§ **INSTRUCTIONS TO FOLLOW**
Please return the lines, both ends included, that run from the one containing "purple line: (182, 224) -> (137, 389), moved" to the last line of the data below, exactly and alone.

§ **Before and after coordinates**
:::::

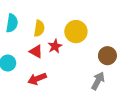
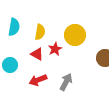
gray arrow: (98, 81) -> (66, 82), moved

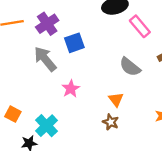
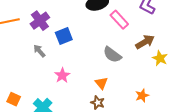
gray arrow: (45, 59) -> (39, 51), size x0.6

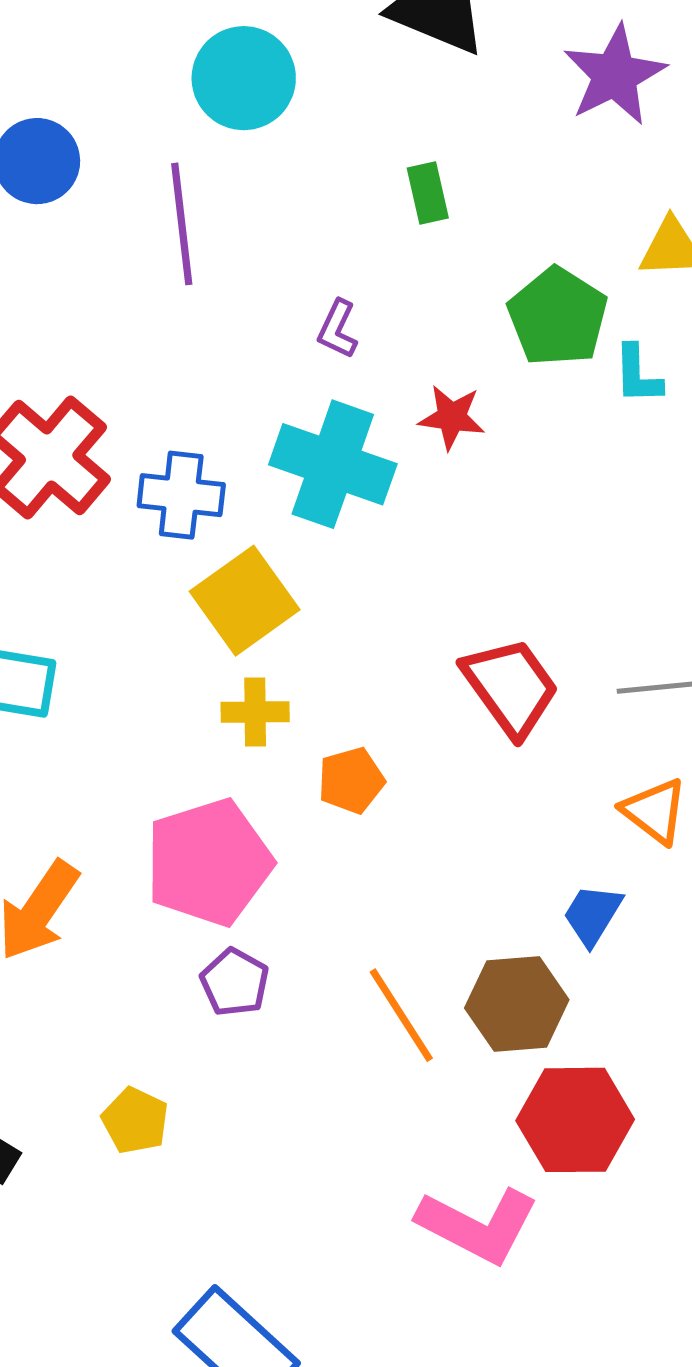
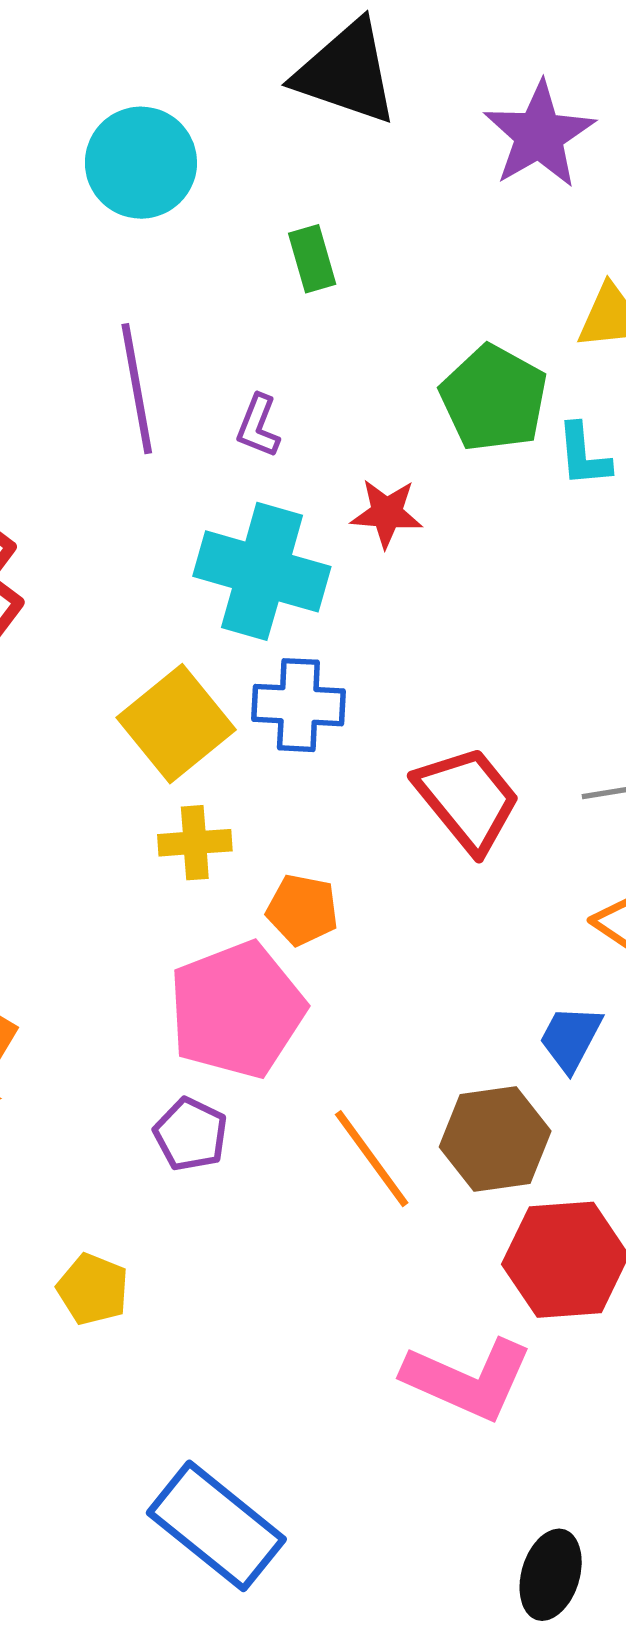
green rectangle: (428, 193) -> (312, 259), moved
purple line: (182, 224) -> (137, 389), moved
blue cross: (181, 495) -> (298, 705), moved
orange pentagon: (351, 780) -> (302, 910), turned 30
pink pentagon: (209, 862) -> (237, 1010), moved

:::::

§ **RESULT OF THE TASK**
purple line: (182, 224) -> (137, 389), moved
blue cross: (181, 495) -> (298, 705), moved
orange pentagon: (351, 780) -> (302, 910), turned 30
pink pentagon: (209, 862) -> (237, 1010), moved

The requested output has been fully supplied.